◆ **How to complete this task**: With the images removed, transcribe the listing that follows exactly.

------------------------------

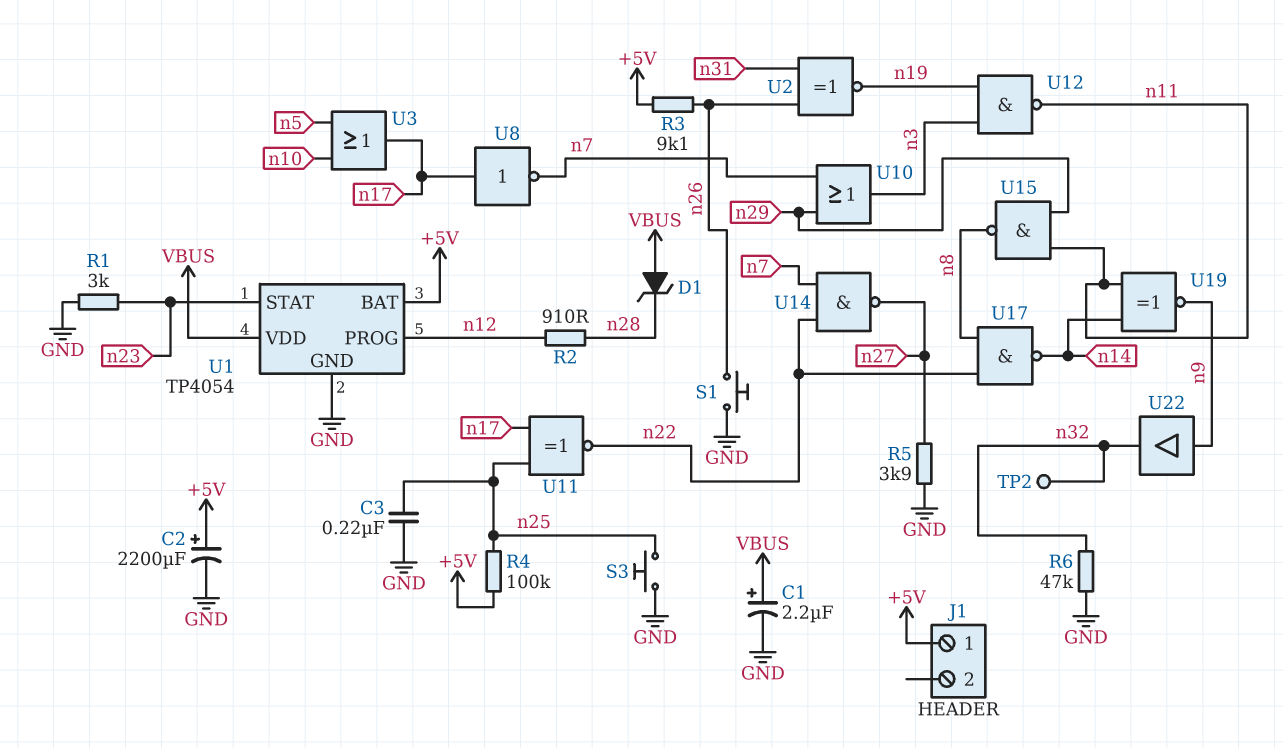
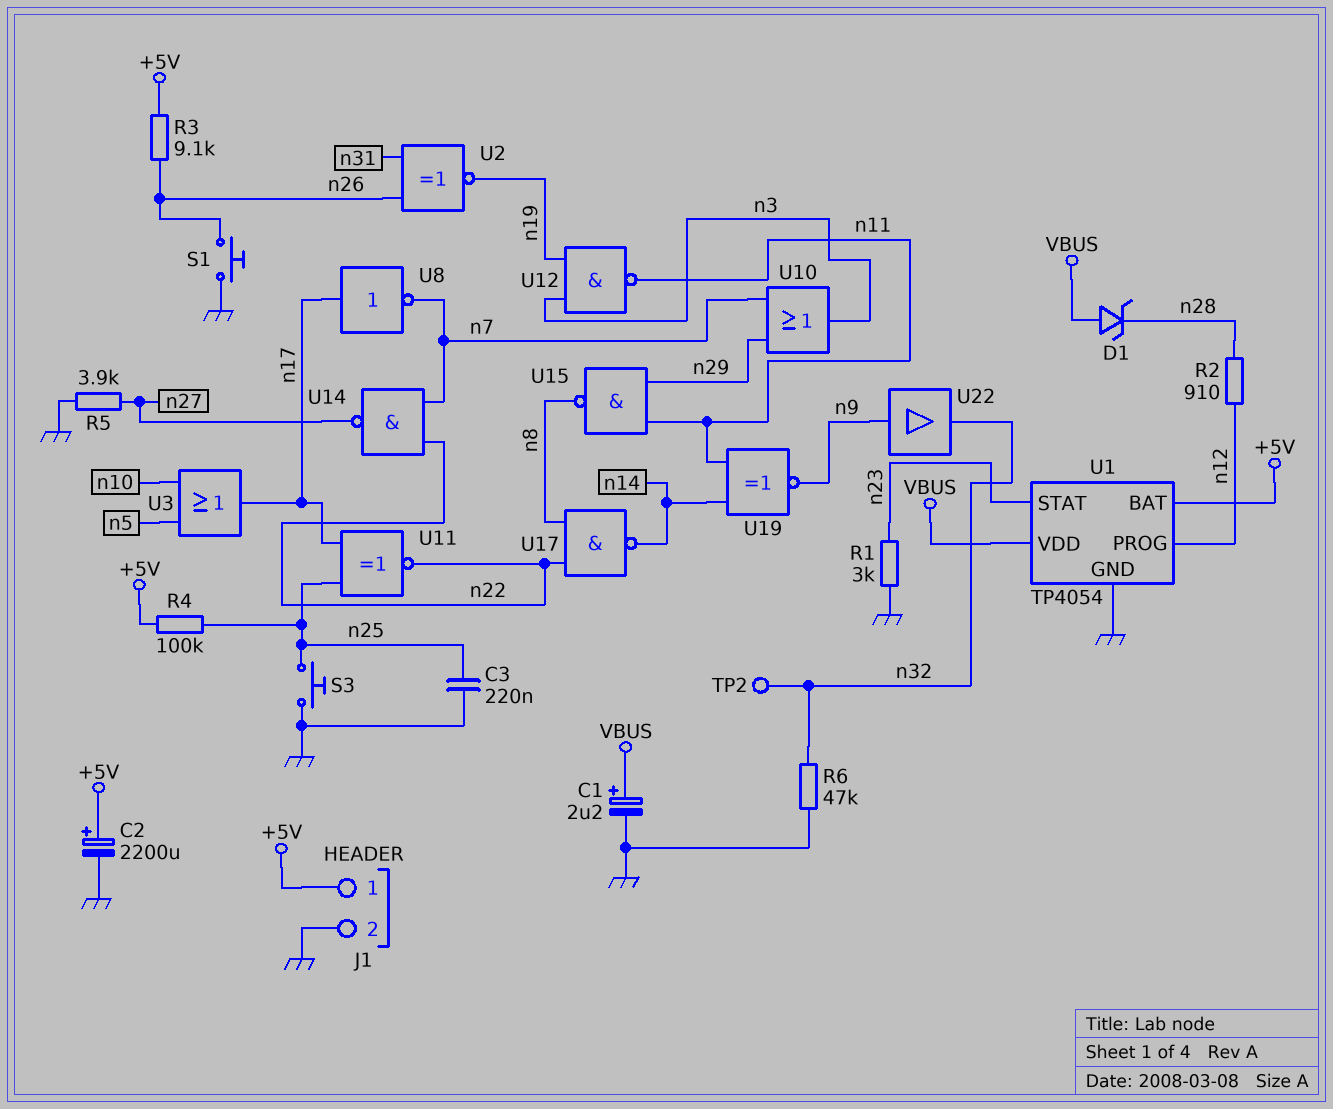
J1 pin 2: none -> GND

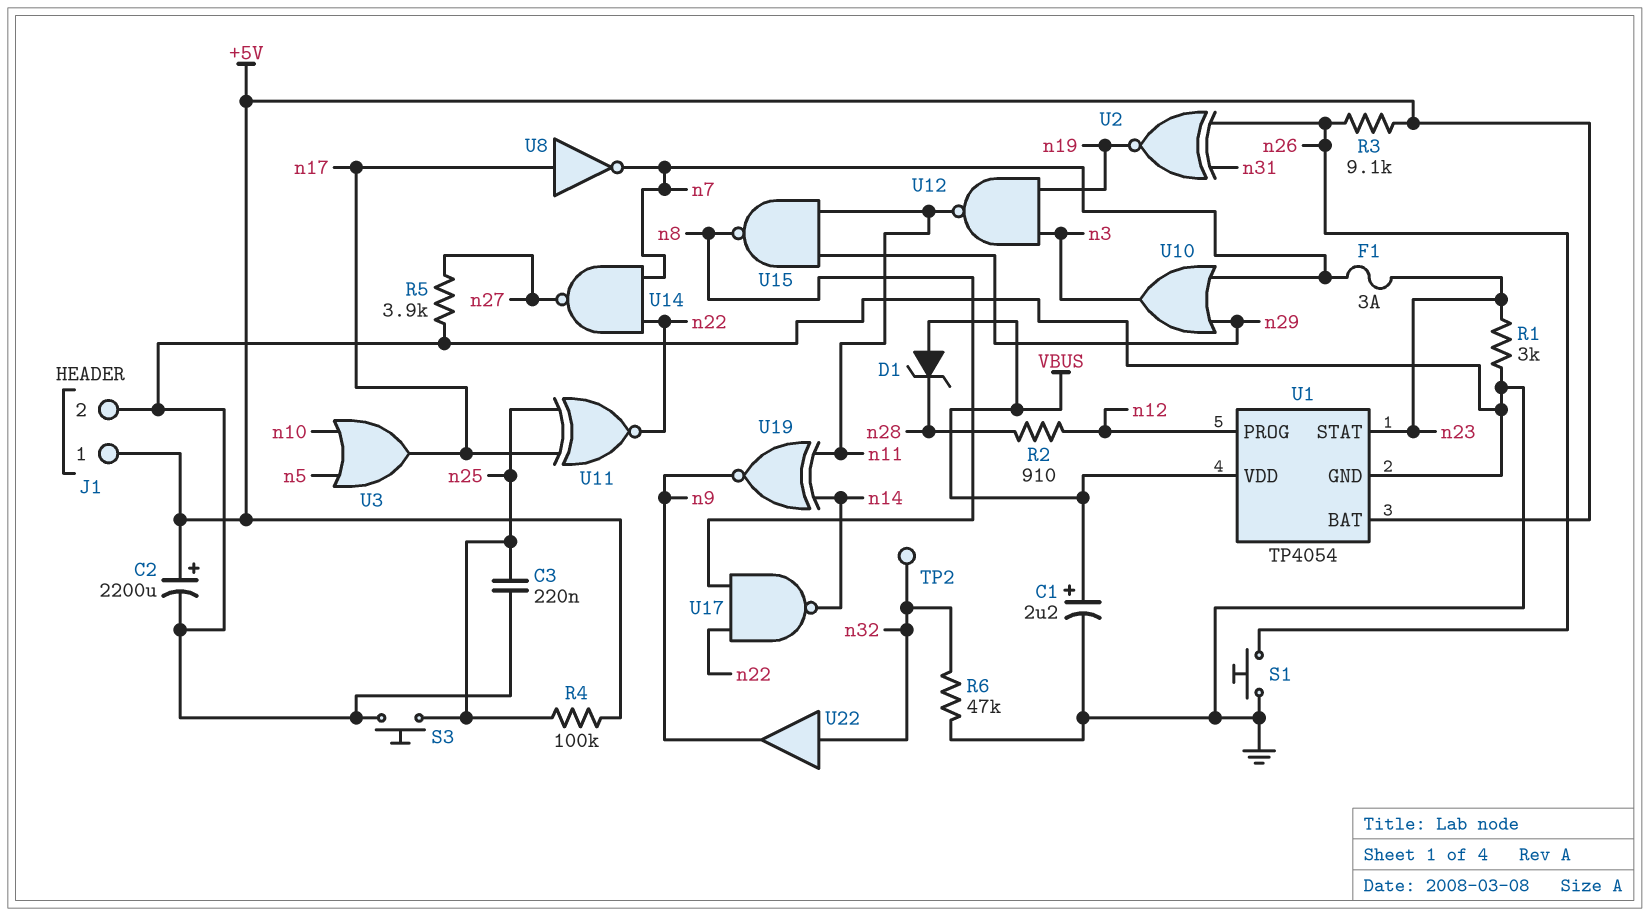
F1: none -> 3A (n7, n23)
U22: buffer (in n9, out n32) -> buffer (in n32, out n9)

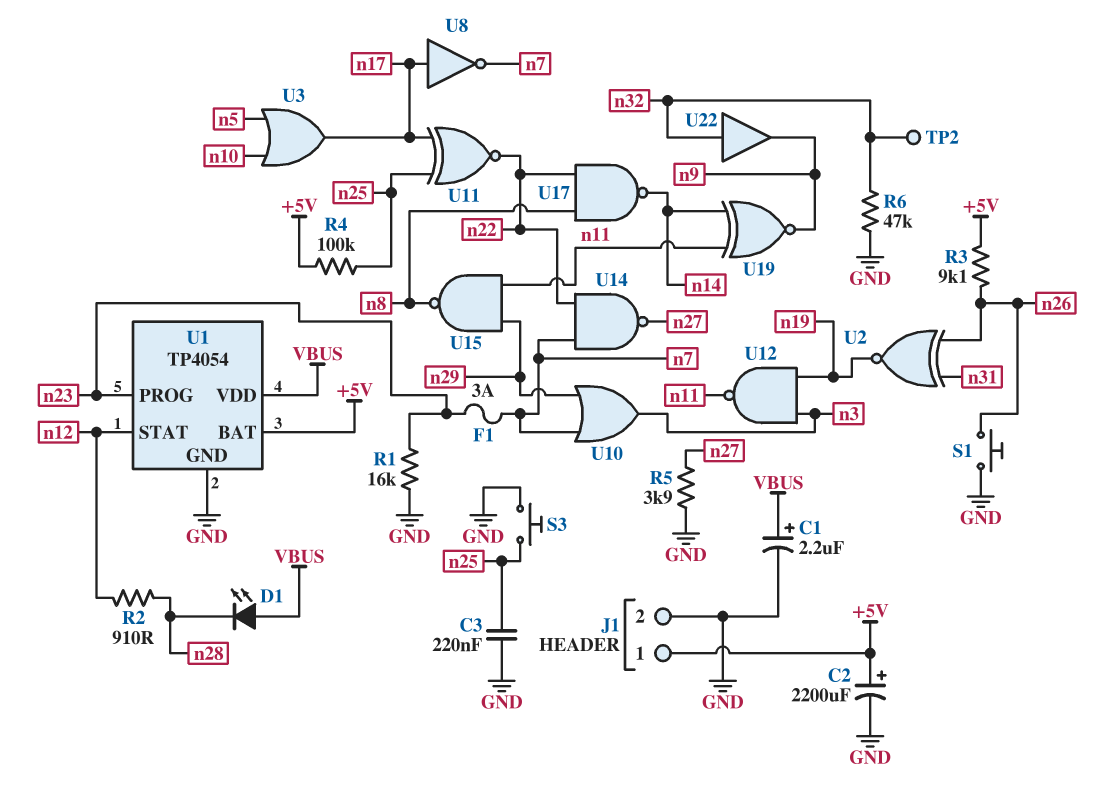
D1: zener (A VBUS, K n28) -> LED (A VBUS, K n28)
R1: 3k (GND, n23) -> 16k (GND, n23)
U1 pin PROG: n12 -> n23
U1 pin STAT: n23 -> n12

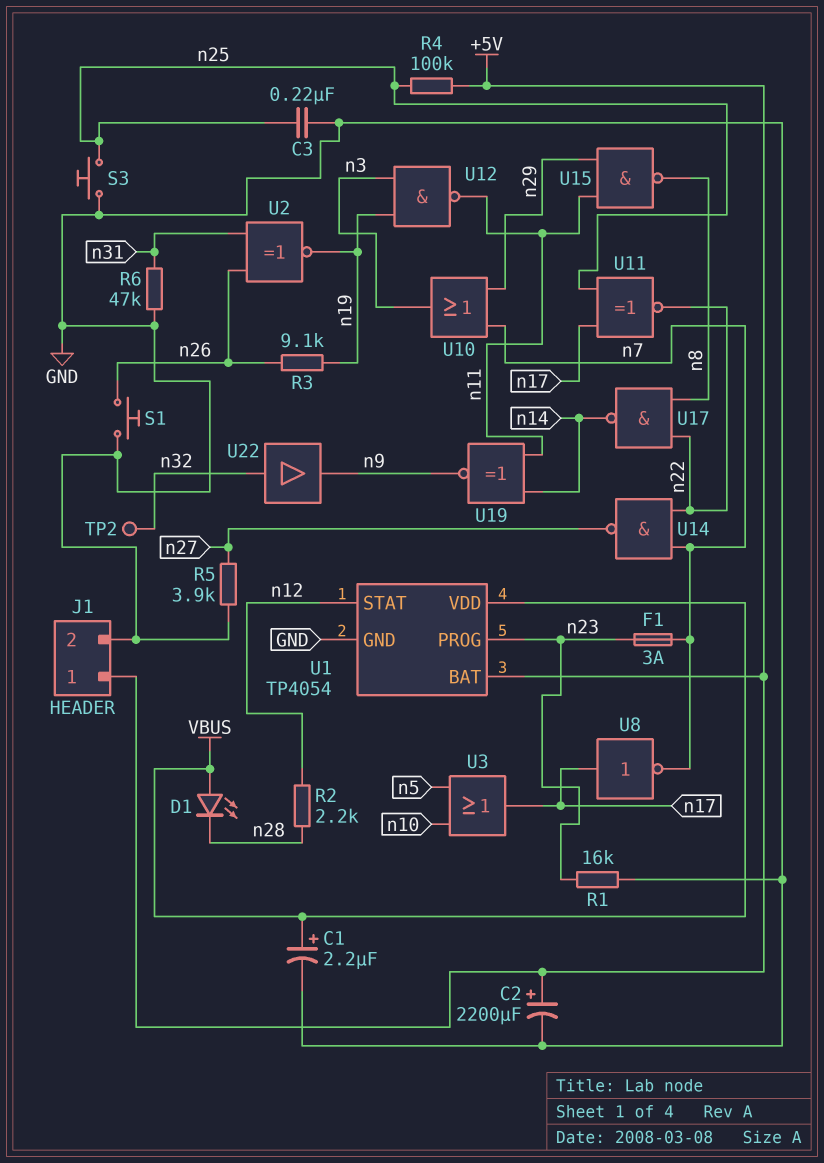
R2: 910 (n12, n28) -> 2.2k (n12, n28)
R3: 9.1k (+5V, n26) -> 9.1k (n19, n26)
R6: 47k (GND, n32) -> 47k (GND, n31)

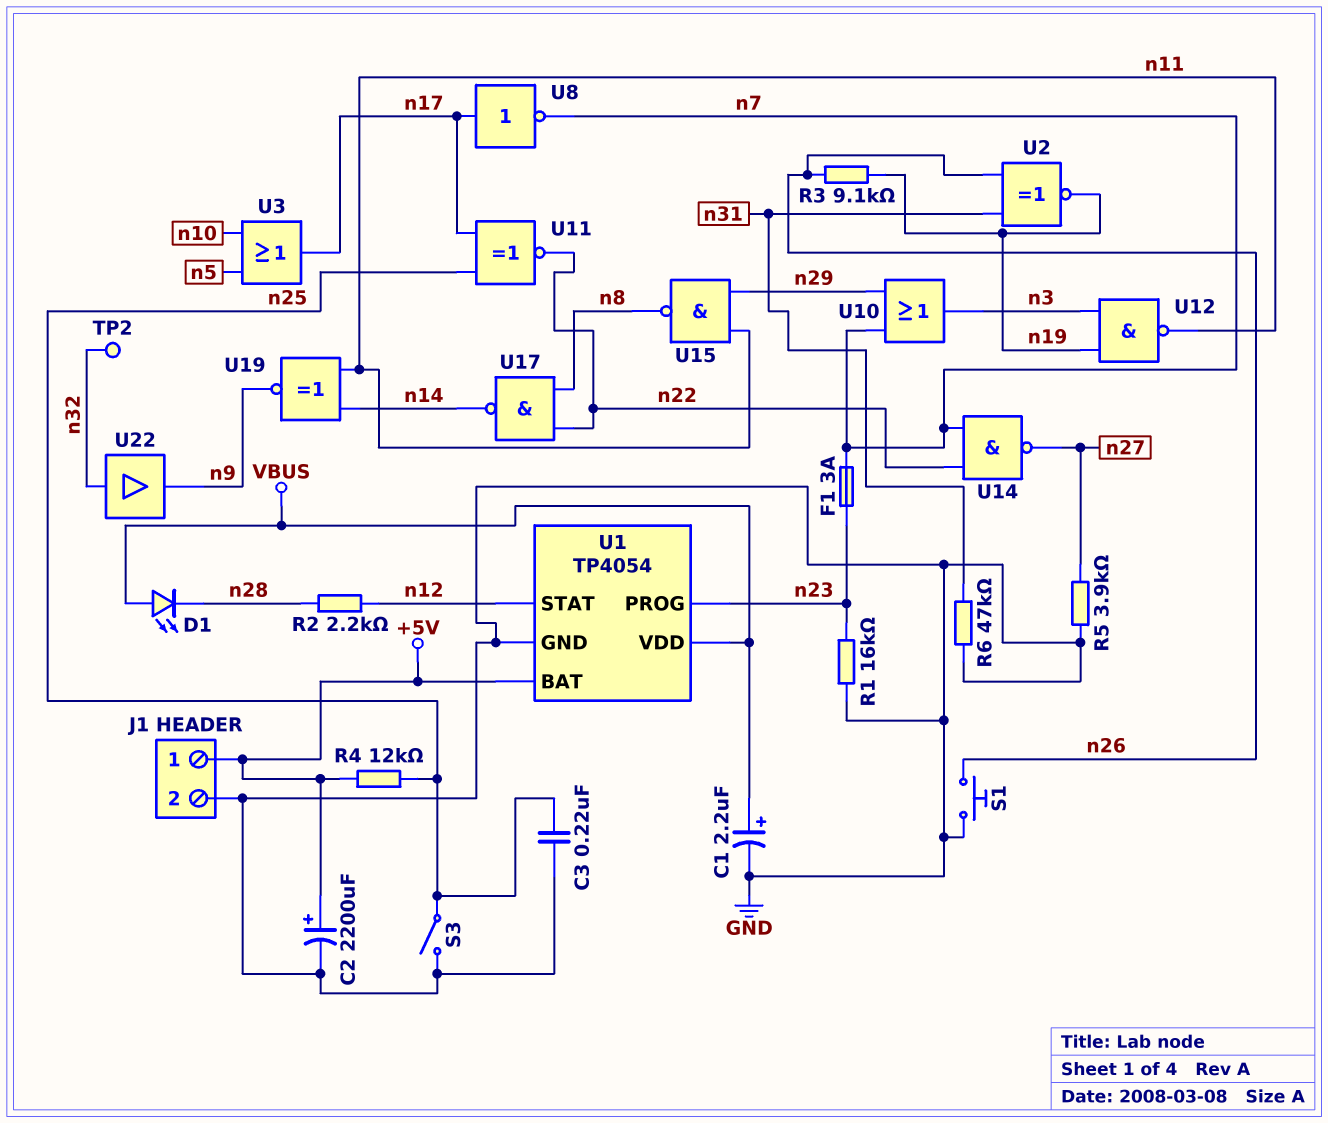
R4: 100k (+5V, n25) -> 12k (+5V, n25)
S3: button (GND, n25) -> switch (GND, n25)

------------------------------

◆ **Expected answer**:
J1 pin 2: none -> GND

F1: none -> 3A (n7, n23)
U22: buffer (in n9, out n32) -> buffer (in n32, out n9)

D1: zener (A VBUS, K n28) -> LED (A VBUS, K n28)
R1: 3k (GND, n23) -> 16k (GND, n23)
U1 pin PROG: n12 -> n23
U1 pin STAT: n23 -> n12

R2: 910 (n12, n28) -> 2.2k (n12, n28)
R3: 9.1k (+5V, n26) -> 9.1k (n19, n26)
R6: 47k (GND, n32) -> 47k (GND, n31)

R4: 100k (+5V, n25) -> 12k (+5V, n25)
S3: button (GND, n25) -> switch (GND, n25)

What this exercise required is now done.